→ Supplied material:
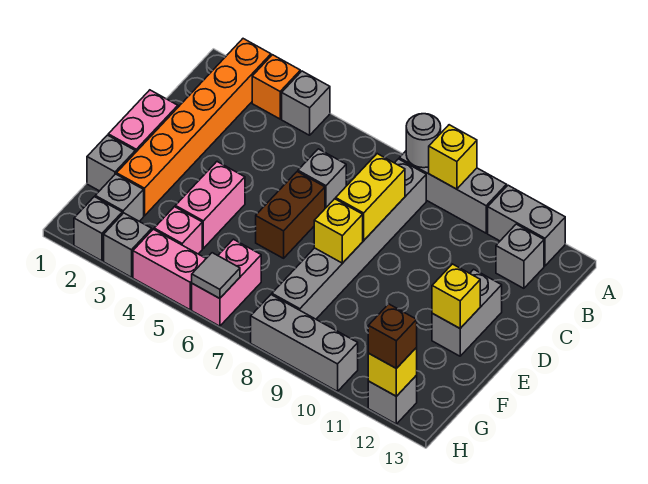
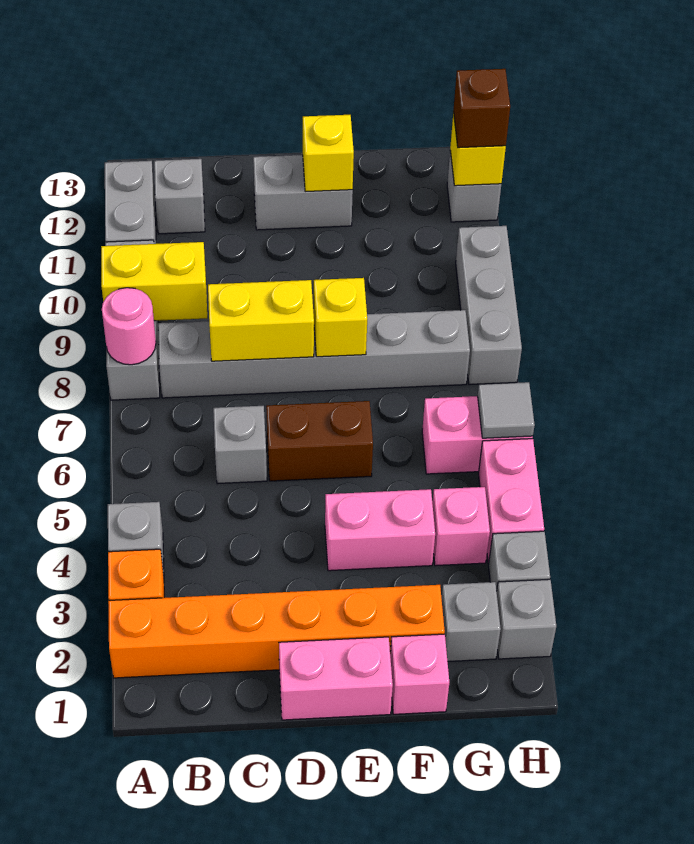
grey round brick A8 level 2 -> pink round brick A8 level 2
yellow brick A9 level 2 -> yellow brick A9:B9 level 2
grey brick F1 level 1 -> pink brick F1 level 1

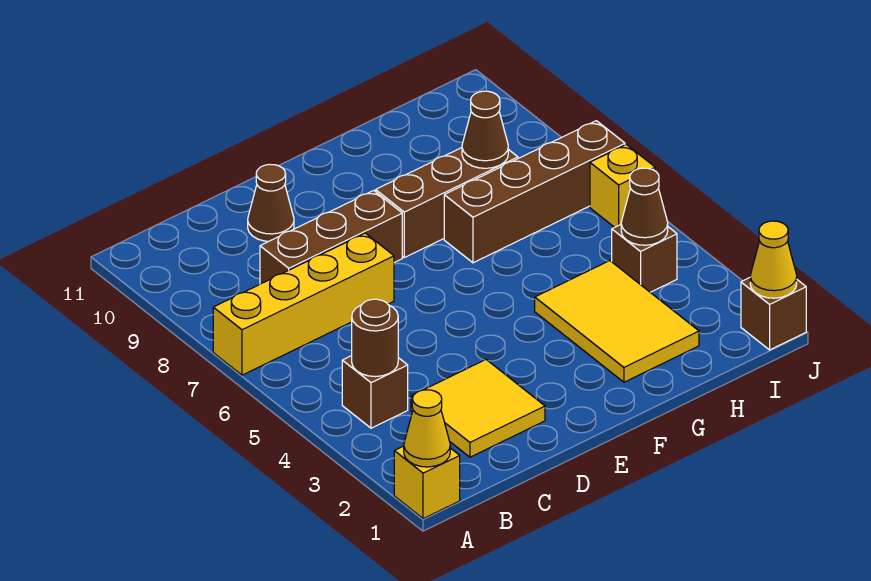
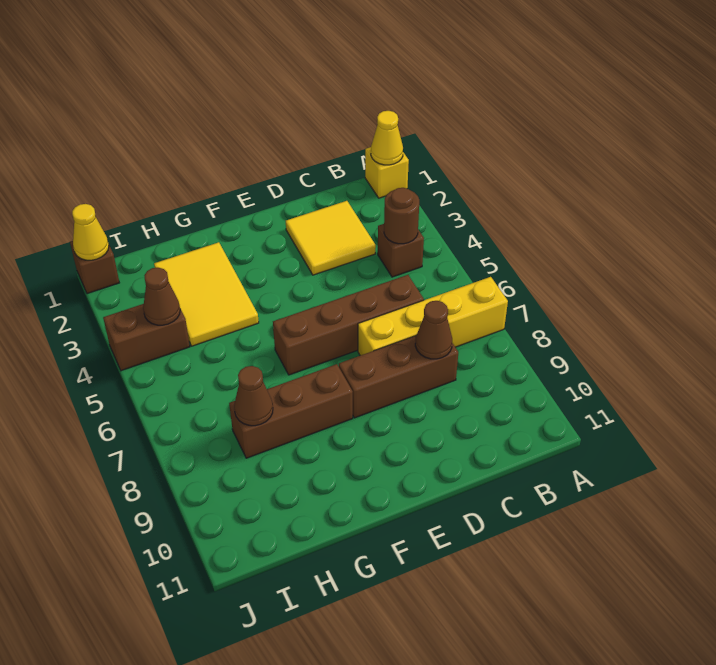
brown cone D10 level 1 -> brown cone C8 level 2
brown brick G7:J7 level 1 -> brown brick C6:F6 level 1
brown brick I4 level 1 -> brown brick I4:J4 level 1
yellow brick J6 level 1 -> none

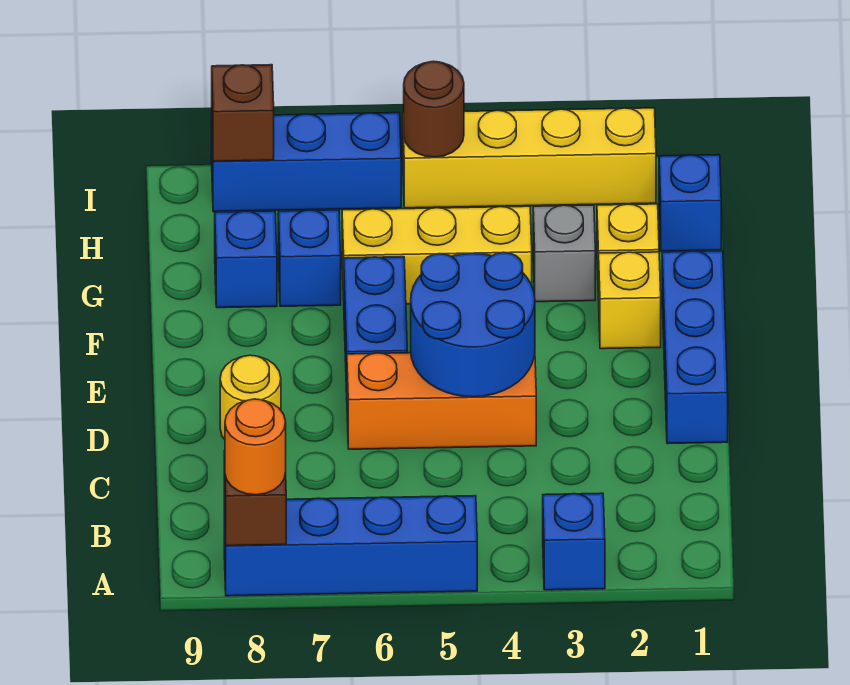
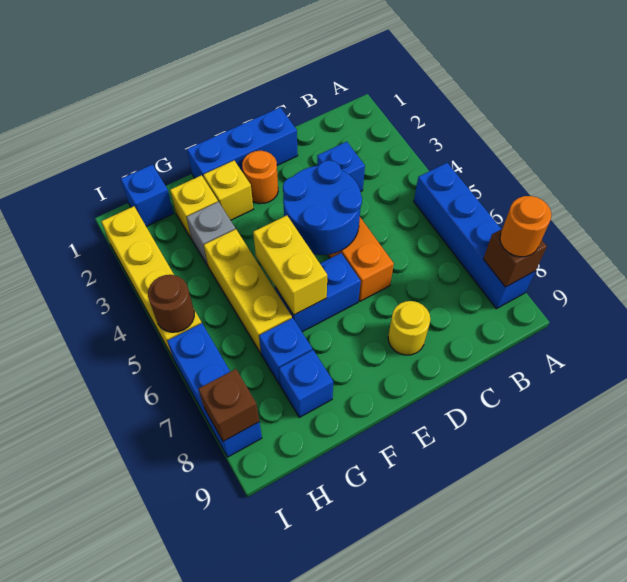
blue brick A3 level 1 -> blue brick C3 level 1
none -> orange round brick E2 level 1
none -> yellow brick F5:F6 level 2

→ Action item:
Go through the data above and return each line containing the string "round".

→ Answer:
grey round brick A8 level 2 -> pink round brick A8 level 2
none -> orange round brick E2 level 1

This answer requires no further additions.